Task item —
Set down nothing except the lines starting at the one with "yellow slope I2:I4" and ending at the final line of the material, each word for word.

Raw data Start Marker

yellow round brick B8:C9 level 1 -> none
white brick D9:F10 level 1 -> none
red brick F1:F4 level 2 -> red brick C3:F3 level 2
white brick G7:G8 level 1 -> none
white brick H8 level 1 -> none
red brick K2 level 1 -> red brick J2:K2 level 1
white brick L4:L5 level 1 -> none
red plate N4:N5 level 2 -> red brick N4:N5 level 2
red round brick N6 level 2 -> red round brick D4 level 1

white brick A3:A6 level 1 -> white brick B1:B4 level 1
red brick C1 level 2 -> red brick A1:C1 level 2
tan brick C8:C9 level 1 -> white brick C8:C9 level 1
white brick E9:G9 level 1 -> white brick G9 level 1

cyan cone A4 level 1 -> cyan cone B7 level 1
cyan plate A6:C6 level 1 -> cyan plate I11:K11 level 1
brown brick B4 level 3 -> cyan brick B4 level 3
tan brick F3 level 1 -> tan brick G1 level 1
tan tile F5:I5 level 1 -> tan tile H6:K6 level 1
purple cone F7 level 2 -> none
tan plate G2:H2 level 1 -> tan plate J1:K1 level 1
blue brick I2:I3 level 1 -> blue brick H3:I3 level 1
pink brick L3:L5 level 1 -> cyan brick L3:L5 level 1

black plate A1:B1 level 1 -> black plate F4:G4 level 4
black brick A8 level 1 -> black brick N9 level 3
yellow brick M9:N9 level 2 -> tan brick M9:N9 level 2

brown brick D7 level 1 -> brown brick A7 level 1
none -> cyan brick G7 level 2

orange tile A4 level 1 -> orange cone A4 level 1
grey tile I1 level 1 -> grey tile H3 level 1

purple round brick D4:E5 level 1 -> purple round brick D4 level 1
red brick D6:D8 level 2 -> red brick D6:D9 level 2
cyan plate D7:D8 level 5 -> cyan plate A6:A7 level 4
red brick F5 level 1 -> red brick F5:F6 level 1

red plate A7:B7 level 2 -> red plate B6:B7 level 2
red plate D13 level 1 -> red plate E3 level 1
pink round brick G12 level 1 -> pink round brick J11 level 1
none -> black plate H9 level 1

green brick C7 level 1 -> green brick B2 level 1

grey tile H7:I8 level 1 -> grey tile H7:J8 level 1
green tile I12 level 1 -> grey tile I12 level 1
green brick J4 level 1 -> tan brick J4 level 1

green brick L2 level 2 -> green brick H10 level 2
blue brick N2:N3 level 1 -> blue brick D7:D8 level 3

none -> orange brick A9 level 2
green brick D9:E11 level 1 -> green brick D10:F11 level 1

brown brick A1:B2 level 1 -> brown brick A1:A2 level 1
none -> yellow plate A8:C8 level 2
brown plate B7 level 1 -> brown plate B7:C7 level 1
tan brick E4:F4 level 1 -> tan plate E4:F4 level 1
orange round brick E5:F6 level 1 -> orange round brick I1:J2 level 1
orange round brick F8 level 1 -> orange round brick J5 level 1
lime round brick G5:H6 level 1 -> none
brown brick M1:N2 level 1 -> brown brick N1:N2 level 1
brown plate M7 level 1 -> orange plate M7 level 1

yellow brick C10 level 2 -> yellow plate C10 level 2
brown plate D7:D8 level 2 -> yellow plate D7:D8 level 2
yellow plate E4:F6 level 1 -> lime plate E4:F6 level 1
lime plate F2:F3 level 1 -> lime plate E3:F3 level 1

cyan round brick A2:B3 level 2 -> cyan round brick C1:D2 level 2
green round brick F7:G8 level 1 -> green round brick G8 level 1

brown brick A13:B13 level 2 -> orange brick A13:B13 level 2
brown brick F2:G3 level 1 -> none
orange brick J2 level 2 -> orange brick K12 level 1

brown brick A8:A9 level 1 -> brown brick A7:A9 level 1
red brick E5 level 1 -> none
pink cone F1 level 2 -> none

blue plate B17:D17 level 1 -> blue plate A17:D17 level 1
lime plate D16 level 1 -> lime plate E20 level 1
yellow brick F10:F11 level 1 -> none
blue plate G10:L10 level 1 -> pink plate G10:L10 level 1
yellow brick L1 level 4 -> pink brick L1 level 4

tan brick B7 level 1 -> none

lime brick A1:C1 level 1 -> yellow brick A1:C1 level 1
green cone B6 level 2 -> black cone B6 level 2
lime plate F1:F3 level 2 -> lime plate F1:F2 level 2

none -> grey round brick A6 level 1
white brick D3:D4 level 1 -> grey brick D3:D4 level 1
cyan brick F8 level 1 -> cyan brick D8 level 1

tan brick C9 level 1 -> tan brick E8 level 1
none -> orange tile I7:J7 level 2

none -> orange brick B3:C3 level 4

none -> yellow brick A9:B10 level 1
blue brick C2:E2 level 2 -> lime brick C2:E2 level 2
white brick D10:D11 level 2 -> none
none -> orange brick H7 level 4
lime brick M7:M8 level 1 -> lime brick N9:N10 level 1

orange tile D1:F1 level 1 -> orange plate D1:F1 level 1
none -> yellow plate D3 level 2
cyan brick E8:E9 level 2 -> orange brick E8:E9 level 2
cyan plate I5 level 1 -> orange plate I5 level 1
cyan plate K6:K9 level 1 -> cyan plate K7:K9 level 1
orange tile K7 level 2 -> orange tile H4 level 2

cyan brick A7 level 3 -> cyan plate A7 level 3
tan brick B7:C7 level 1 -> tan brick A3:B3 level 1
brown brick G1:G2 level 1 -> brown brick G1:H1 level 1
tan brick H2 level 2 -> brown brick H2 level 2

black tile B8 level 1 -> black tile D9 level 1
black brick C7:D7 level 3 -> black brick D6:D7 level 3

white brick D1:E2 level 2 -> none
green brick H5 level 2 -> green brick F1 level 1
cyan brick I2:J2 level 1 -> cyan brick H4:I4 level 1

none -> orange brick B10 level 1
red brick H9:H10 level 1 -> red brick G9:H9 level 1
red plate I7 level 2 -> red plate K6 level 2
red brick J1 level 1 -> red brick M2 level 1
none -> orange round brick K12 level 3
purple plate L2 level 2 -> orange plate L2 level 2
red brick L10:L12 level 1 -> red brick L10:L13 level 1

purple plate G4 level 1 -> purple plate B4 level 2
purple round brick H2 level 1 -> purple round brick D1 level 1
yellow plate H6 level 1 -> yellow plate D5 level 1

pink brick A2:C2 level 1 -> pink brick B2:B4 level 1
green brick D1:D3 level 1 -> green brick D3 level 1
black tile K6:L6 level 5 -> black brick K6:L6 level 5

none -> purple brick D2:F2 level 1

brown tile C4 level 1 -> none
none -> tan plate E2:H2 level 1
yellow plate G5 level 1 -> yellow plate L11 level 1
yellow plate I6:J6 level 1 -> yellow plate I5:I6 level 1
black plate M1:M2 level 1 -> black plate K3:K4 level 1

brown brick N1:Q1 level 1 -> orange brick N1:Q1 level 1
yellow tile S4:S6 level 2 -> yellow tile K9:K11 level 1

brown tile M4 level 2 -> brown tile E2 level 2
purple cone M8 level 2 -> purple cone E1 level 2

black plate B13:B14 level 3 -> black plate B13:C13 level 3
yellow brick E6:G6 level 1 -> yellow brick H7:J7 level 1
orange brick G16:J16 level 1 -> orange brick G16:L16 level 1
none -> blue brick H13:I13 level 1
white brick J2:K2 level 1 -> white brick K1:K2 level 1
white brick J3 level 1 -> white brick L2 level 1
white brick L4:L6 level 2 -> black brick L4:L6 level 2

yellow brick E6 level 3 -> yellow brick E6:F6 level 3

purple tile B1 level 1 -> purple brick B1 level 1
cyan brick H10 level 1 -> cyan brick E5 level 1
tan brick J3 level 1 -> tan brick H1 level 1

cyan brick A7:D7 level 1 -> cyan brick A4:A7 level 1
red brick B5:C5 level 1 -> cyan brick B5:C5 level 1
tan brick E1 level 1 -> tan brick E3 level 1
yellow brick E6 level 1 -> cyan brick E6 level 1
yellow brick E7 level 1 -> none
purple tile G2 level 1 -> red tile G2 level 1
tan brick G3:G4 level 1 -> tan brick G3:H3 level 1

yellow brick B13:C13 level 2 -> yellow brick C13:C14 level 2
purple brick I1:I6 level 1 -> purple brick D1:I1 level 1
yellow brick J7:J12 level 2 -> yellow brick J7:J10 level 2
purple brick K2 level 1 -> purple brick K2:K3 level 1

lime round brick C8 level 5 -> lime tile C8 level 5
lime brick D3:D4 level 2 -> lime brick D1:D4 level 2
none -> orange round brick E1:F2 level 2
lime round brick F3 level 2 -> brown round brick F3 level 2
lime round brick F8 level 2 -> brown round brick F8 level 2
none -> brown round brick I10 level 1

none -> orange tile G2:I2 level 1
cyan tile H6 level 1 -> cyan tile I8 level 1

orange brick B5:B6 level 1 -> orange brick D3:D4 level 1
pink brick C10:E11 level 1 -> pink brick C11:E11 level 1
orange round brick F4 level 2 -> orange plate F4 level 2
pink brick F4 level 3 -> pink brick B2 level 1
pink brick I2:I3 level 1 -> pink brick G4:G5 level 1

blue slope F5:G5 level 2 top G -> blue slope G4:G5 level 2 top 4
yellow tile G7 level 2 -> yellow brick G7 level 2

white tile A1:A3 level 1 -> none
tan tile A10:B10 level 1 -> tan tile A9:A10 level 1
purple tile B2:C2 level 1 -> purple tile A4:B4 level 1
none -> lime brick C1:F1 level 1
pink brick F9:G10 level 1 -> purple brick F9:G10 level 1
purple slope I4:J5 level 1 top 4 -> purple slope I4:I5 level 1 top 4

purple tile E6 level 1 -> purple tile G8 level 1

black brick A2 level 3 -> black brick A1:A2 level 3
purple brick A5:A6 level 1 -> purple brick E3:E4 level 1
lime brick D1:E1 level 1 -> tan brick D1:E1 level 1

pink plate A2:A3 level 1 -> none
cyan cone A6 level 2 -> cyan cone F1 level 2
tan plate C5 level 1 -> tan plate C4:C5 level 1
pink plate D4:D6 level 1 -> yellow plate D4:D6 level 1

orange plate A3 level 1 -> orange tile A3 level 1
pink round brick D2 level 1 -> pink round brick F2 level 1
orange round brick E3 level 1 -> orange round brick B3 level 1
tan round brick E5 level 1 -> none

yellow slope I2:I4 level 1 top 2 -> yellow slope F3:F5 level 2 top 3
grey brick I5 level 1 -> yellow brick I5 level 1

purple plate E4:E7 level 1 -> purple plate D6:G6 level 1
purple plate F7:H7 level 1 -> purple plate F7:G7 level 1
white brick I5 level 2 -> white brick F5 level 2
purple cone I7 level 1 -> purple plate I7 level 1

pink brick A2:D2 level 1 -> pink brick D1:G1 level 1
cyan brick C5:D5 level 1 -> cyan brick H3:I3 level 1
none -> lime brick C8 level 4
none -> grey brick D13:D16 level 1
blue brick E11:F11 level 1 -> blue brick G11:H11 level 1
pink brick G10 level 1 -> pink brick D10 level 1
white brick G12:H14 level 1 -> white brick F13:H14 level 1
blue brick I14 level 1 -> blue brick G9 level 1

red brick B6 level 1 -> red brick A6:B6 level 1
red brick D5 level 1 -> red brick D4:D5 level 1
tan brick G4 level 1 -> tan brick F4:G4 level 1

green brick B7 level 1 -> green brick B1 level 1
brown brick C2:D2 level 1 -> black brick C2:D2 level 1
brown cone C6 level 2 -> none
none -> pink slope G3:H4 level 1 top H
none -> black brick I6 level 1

Raw data End Marker

Problem solution —
yellow slope I2:I4 level 1 top 2 -> yellow slope F3:F5 level 2 top 3
grey brick I5 level 1 -> yellow brick I5 level 1

purple plate E4:E7 level 1 -> purple plate D6:G6 level 1
purple plate F7:H7 level 1 -> purple plate F7:G7 level 1
white brick I5 level 2 -> white brick F5 level 2
purple cone I7 level 1 -> purple plate I7 level 1

pink brick A2:D2 level 1 -> pink brick D1:G1 level 1
cyan brick C5:D5 level 1 -> cyan brick H3:I3 level 1
none -> lime brick C8 level 4
none -> grey brick D13:D16 level 1
blue brick E11:F11 level 1 -> blue brick G11:H11 level 1
pink brick G10 level 1 -> pink brick D10 level 1
white brick G12:H14 level 1 -> white brick F13:H14 level 1
blue brick I14 level 1 -> blue brick G9 level 1

red brick B6 level 1 -> red brick A6:B6 level 1
red brick D5 level 1 -> red brick D4:D5 level 1
tan brick G4 level 1 -> tan brick F4:G4 level 1

green brick B7 level 1 -> green brick B1 level 1
brown brick C2:D2 level 1 -> black brick C2:D2 level 1
brown cone C6 level 2 -> none
none -> pink slope G3:H4 level 1 top H
none -> black brick I6 level 1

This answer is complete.